SUPPLIED DATA:
···
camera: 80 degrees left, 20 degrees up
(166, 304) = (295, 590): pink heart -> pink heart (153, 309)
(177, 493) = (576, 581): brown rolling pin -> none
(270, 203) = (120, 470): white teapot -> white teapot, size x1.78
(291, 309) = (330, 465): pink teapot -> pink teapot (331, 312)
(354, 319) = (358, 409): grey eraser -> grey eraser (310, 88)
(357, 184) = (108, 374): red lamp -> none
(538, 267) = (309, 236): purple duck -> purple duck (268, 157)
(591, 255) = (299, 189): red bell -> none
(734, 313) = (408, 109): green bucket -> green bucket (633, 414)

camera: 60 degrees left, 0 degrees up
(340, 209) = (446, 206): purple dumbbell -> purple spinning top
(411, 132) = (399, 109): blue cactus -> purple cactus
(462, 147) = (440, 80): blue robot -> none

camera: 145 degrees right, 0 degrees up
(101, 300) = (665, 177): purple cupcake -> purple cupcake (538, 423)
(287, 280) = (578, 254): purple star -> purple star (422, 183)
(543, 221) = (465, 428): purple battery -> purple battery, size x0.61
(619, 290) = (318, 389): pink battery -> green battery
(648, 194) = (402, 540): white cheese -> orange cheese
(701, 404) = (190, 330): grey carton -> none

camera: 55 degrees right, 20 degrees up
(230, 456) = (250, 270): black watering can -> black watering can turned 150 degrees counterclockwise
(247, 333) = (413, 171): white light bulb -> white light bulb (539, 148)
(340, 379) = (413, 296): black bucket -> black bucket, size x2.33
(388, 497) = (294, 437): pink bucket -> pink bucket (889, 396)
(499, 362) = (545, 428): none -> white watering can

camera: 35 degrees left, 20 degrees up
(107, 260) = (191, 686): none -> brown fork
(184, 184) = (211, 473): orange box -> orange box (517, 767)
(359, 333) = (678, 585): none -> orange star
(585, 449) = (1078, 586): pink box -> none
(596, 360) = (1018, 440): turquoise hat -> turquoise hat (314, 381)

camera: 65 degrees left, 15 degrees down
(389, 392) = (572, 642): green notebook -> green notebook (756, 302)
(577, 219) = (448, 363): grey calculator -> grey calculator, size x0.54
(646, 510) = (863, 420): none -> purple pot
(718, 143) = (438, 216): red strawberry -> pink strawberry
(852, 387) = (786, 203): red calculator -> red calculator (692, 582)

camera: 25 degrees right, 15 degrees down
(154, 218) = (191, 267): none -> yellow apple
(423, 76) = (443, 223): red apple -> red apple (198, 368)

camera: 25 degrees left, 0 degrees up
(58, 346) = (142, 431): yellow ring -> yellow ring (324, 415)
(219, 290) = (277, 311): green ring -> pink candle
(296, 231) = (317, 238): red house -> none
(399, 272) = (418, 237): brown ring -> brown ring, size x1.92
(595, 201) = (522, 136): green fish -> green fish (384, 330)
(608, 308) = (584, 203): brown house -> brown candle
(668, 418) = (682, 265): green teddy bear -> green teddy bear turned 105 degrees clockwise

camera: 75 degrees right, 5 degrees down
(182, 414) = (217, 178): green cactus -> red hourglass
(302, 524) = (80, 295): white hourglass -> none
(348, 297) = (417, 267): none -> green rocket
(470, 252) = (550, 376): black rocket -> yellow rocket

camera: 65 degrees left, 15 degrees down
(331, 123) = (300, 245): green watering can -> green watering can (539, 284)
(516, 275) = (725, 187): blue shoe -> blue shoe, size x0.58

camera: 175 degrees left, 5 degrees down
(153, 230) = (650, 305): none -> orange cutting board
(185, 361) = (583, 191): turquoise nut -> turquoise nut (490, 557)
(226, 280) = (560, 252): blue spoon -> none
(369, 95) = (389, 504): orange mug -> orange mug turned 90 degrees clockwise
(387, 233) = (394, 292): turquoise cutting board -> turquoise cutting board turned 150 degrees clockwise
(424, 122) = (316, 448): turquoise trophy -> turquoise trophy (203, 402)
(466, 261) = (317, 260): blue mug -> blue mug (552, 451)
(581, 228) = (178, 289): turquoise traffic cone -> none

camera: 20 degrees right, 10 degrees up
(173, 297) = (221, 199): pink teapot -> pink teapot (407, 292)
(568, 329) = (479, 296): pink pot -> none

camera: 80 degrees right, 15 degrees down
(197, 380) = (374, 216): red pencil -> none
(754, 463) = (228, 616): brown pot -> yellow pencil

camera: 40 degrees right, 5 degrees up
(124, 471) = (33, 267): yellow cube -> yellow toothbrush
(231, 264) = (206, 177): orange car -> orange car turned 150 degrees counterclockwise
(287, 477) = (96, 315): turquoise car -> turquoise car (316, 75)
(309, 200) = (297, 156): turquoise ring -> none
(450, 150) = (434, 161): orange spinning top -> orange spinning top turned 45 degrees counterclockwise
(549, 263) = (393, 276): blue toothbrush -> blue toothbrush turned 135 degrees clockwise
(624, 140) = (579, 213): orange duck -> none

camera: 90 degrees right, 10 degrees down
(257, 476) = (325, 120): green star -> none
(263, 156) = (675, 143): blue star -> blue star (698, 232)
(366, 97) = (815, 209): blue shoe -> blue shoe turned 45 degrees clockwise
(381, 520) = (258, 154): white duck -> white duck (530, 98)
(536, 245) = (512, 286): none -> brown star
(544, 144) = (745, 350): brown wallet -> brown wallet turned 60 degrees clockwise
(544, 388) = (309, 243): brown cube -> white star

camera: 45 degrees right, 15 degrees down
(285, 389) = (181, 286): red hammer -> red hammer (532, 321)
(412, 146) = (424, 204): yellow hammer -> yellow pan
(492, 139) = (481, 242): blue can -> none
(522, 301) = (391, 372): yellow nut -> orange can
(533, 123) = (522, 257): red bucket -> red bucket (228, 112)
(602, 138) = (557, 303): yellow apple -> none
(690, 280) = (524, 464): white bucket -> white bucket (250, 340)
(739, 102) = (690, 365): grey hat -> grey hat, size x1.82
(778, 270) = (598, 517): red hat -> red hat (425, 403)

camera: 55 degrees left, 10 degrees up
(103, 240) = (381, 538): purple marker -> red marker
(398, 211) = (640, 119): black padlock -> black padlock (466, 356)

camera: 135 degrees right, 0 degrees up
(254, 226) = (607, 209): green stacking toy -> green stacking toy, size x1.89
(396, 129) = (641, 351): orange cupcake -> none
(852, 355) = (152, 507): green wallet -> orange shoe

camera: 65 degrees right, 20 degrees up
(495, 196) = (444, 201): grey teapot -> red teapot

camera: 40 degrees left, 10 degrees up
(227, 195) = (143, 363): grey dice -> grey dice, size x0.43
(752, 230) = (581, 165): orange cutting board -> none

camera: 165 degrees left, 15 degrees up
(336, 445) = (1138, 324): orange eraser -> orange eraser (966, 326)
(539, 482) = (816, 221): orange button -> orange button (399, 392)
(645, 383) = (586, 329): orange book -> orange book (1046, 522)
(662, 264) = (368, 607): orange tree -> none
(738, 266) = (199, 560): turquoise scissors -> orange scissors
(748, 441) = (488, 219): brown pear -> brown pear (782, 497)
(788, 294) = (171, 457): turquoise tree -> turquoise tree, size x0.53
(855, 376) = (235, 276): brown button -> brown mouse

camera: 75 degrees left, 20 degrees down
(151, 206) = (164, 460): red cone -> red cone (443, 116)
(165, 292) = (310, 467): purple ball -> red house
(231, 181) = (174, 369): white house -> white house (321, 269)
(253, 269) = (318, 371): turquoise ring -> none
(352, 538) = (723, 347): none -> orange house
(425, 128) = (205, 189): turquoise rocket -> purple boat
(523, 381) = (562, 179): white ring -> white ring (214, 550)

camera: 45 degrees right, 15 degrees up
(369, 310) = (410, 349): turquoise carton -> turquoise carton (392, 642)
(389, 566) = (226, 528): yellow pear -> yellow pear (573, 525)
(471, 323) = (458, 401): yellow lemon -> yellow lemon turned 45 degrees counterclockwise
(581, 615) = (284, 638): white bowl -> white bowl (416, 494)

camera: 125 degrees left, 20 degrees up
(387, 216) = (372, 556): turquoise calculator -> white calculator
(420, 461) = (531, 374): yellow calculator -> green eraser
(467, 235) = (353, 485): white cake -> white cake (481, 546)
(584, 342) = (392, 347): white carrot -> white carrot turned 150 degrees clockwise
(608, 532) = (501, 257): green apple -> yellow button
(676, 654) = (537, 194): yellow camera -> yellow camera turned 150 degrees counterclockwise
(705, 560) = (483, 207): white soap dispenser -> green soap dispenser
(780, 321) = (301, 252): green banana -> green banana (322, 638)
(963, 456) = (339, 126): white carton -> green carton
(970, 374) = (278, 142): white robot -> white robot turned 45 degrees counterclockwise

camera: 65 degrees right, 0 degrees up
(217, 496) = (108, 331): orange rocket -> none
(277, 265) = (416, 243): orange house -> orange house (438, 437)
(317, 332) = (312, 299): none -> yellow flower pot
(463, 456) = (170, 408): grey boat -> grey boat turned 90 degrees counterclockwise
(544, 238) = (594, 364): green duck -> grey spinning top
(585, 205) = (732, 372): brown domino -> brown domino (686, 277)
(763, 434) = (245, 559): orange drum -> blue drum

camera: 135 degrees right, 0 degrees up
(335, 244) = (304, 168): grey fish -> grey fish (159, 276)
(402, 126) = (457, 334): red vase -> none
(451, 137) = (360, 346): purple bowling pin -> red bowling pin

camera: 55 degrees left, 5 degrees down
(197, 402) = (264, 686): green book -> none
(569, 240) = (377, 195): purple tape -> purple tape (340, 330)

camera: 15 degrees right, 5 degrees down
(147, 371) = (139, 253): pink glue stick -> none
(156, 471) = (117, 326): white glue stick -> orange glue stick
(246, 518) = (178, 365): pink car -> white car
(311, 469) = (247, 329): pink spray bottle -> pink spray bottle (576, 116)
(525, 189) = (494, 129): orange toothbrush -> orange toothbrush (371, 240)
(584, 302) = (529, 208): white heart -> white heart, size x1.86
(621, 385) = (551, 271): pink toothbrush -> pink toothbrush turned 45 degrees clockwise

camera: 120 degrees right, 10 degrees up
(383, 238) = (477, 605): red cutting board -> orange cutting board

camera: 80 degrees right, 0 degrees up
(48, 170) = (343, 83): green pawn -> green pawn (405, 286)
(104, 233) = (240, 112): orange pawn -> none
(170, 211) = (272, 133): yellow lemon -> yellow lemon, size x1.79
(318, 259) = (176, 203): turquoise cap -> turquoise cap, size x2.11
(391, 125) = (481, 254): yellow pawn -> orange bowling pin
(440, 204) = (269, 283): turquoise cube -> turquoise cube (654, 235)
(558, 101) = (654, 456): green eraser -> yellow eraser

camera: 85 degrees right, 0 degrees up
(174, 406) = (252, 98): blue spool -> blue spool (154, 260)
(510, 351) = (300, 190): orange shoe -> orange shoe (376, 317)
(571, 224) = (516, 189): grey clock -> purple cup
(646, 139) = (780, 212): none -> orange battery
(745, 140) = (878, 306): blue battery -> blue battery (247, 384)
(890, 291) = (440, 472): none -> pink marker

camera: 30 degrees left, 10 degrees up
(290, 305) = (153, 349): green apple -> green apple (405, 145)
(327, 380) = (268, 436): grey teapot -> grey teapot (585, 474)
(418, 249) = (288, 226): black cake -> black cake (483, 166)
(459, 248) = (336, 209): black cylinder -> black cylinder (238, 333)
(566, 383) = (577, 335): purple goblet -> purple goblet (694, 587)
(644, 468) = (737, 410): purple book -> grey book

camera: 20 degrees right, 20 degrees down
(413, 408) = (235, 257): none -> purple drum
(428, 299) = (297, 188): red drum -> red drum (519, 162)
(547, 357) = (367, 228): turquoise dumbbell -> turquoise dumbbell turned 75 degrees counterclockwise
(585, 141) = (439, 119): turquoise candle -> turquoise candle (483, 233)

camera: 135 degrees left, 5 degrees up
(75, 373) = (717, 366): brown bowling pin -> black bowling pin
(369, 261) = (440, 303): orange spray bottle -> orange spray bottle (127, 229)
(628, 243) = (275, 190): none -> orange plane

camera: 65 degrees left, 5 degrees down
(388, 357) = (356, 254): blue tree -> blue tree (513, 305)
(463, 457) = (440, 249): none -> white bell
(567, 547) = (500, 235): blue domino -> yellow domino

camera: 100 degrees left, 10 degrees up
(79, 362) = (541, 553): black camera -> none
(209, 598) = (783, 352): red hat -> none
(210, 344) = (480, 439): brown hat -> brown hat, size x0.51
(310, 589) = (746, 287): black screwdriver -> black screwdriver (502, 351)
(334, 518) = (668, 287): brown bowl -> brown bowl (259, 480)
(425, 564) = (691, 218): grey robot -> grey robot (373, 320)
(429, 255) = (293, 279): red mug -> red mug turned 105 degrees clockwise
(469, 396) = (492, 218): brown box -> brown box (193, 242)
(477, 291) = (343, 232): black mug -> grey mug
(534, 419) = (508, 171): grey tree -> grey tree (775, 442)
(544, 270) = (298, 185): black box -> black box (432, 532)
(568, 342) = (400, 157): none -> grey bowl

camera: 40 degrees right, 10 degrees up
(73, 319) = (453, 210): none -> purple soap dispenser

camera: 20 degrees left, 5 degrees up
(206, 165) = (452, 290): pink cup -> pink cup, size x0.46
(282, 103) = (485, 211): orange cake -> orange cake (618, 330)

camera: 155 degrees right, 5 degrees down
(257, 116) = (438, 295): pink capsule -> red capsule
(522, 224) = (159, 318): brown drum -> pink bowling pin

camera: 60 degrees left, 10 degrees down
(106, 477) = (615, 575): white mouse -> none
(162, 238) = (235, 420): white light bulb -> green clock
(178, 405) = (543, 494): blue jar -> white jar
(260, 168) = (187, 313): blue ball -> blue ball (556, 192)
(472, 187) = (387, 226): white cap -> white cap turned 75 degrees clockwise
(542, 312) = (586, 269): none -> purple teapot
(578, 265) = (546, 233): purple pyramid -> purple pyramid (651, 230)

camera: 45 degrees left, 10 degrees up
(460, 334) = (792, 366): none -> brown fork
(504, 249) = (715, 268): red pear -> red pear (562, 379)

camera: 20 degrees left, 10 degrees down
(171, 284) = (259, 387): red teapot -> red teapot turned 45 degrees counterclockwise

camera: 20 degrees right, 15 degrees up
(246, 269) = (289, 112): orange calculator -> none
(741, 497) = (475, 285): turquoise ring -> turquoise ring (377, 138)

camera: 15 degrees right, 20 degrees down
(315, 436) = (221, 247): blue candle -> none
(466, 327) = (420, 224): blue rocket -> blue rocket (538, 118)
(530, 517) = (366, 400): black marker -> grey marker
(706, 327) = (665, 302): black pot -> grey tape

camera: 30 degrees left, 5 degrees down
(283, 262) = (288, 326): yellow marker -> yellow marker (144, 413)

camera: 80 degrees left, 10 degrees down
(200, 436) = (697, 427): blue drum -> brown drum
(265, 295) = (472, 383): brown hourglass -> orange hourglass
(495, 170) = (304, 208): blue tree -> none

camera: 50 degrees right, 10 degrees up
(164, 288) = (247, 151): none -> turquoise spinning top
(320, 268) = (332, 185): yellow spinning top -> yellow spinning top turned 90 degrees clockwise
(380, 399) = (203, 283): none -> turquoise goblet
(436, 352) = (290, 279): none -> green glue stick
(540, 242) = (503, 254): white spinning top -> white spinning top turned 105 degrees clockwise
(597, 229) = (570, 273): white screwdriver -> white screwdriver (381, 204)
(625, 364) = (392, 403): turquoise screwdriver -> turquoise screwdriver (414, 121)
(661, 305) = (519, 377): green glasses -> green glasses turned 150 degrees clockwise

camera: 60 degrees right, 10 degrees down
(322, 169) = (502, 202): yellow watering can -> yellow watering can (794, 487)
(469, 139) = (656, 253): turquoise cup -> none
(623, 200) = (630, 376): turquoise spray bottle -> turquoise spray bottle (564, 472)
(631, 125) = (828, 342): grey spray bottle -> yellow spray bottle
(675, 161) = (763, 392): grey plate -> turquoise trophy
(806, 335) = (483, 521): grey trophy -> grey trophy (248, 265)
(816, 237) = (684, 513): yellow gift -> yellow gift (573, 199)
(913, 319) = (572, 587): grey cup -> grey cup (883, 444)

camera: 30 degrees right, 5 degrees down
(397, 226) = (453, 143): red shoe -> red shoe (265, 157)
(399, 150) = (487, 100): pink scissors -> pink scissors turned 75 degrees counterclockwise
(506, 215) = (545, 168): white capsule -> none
···
INSTRUCTIONS TO FOLLOW: For the material above, reproduce exactly the lines from the line with "(741, 497) = (475, 285): turquoise" to the line with "(436, 352) = (290, 279): none", inclusive, and exclude all others.

THE ANSWER:
(741, 497) = (475, 285): turquoise ring -> turquoise ring (377, 138)

camera: 15 degrees right, 20 degrees down
(315, 436) = (221, 247): blue candle -> none
(466, 327) = (420, 224): blue rocket -> blue rocket (538, 118)
(530, 517) = (366, 400): black marker -> grey marker
(706, 327) = (665, 302): black pot -> grey tape

camera: 30 degrees left, 5 degrees down
(283, 262) = (288, 326): yellow marker -> yellow marker (144, 413)

camera: 80 degrees left, 10 degrees down
(200, 436) = (697, 427): blue drum -> brown drum
(265, 295) = (472, 383): brown hourglass -> orange hourglass
(495, 170) = (304, 208): blue tree -> none

camera: 50 degrees right, 10 degrees up
(164, 288) = (247, 151): none -> turquoise spinning top
(320, 268) = (332, 185): yellow spinning top -> yellow spinning top turned 90 degrees clockwise
(380, 399) = (203, 283): none -> turquoise goblet
(436, 352) = (290, 279): none -> green glue stick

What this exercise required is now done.